Scene edit records
* * *
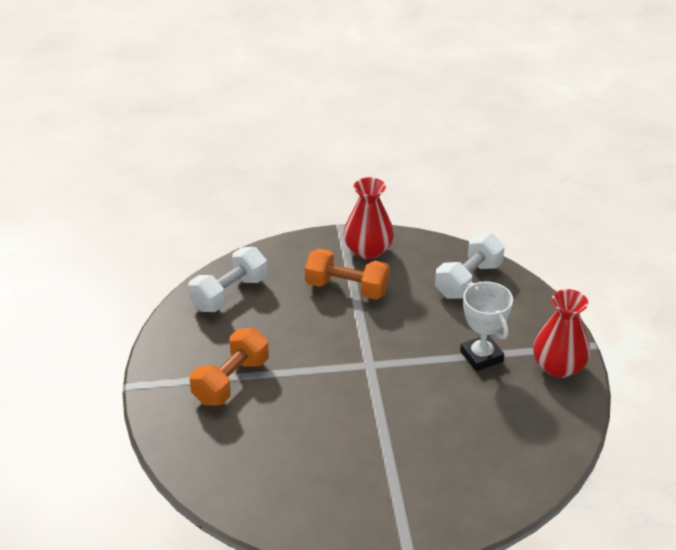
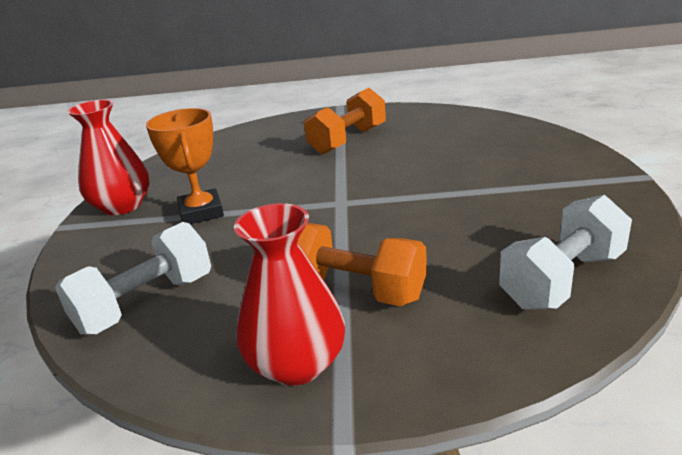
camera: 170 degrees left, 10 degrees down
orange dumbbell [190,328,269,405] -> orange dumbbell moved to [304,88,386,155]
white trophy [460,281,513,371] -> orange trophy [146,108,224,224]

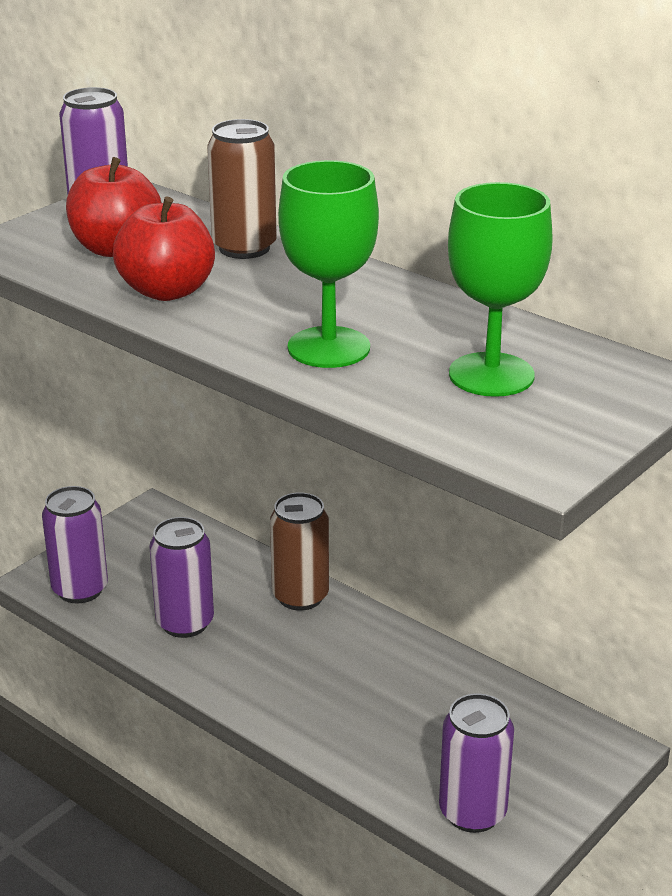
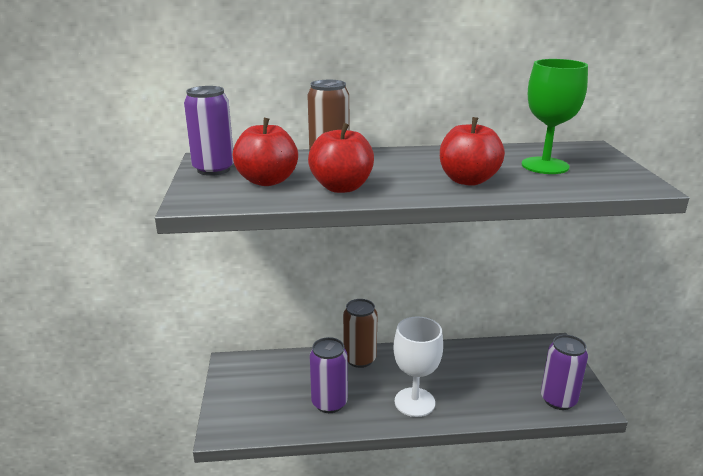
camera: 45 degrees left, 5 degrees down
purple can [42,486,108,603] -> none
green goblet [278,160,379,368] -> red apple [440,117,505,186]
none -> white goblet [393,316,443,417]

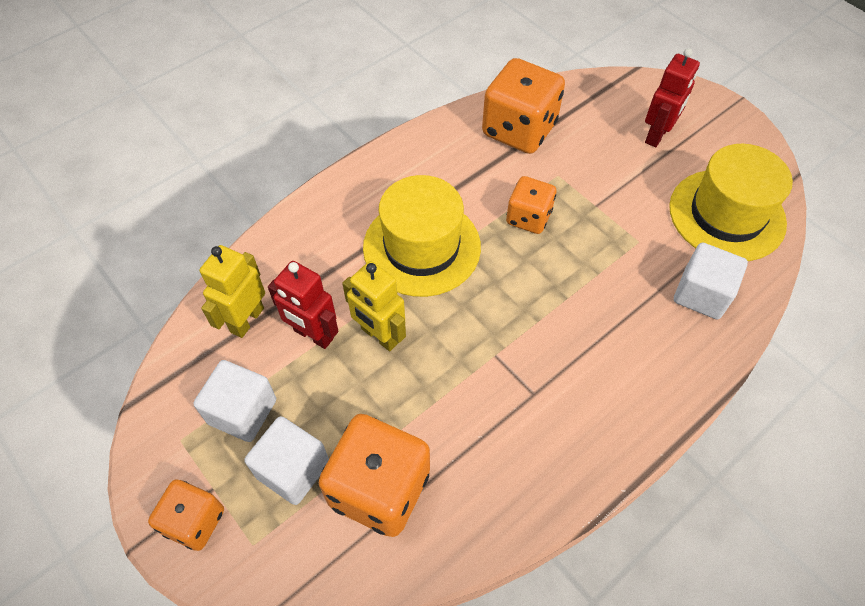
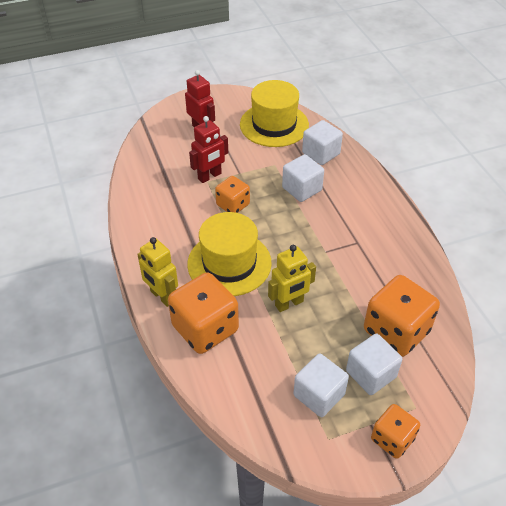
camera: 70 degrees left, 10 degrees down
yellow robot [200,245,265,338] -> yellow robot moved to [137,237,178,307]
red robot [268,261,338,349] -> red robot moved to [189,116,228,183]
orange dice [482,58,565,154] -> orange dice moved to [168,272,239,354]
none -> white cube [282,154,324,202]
* * *
INSTRUCTIONS TO FOLLOW » Among the lines above, find each one containing the string "left" and copy it.

RESPONSE »
camera: 170 degrees left, 10 degrees down
camera: 45 degrees left, 5 degrees down
camera: 70 degrees left, 10 degrees down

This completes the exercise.